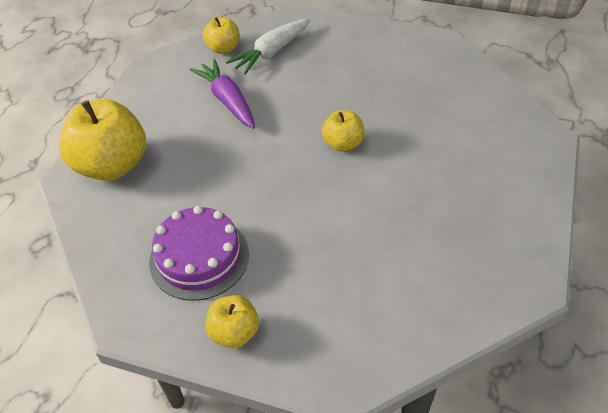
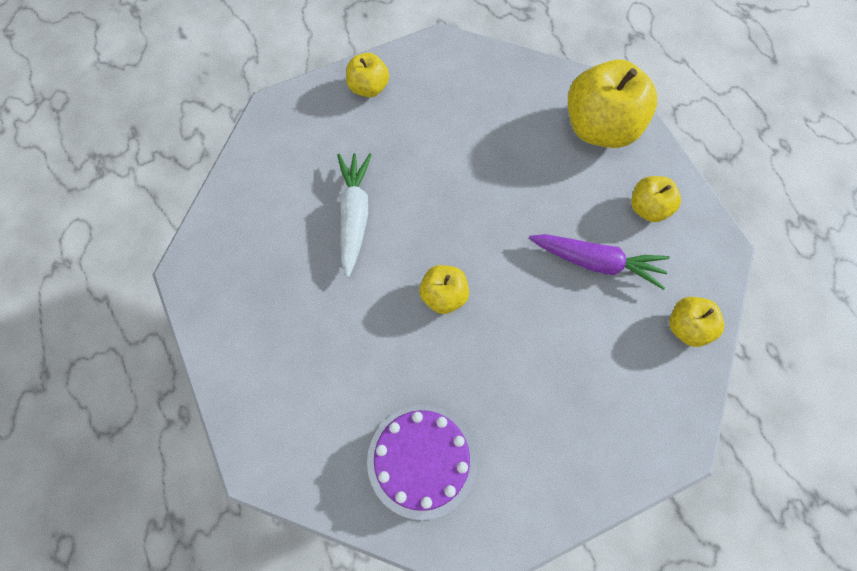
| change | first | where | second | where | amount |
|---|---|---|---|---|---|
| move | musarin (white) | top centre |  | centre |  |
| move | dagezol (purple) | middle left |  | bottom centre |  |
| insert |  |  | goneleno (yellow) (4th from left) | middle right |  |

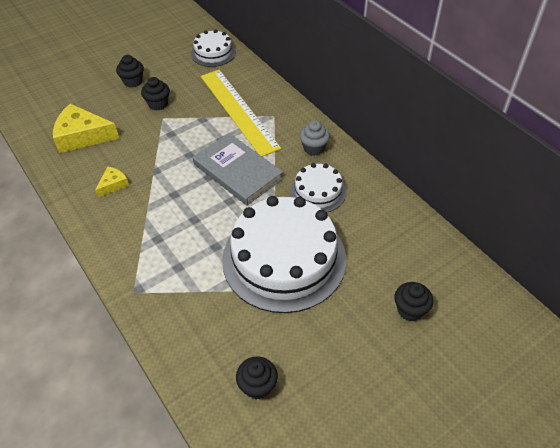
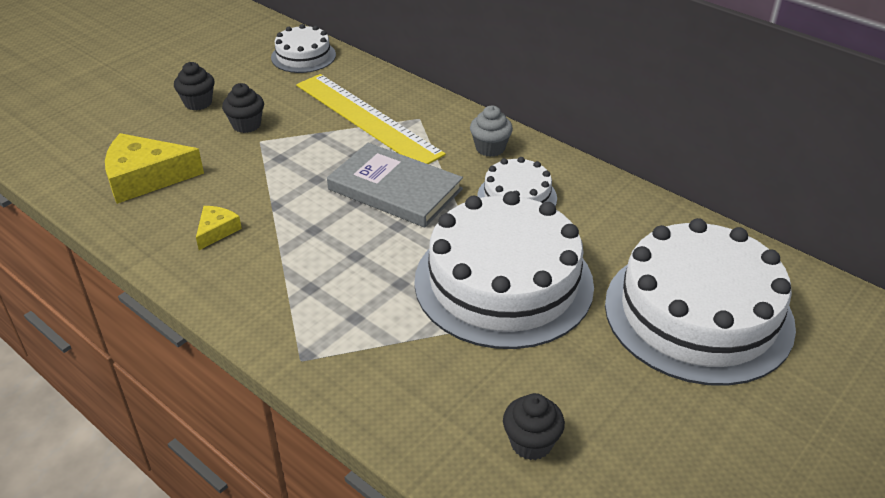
| change | first | where | second | where | amount |
|---|---|---|---|---|---|
| replace | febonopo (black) (4th from left) | bottom right | dagezol (white) (4th from left) | middle right |  |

* Exercise objective: Every line of the material must be reproduced verbatim; the pictures are to be omitted.

* Exercise output:
| change | first | where | second | where | amount |
|---|---|---|---|---|---|
| move | musarin (white) | top centre |  | centre |  |
| move | dagezol (purple) | middle left |  | bottom centre |  |
| insert |  |  | goneleno (yellow) (4th from left) | middle right |  |

| change | first | where | second | where | amount |
|---|---|---|---|---|---|
| replace | febonopo (black) (4th from left) | bottom right | dagezol (white) (4th from left) | middle right |  |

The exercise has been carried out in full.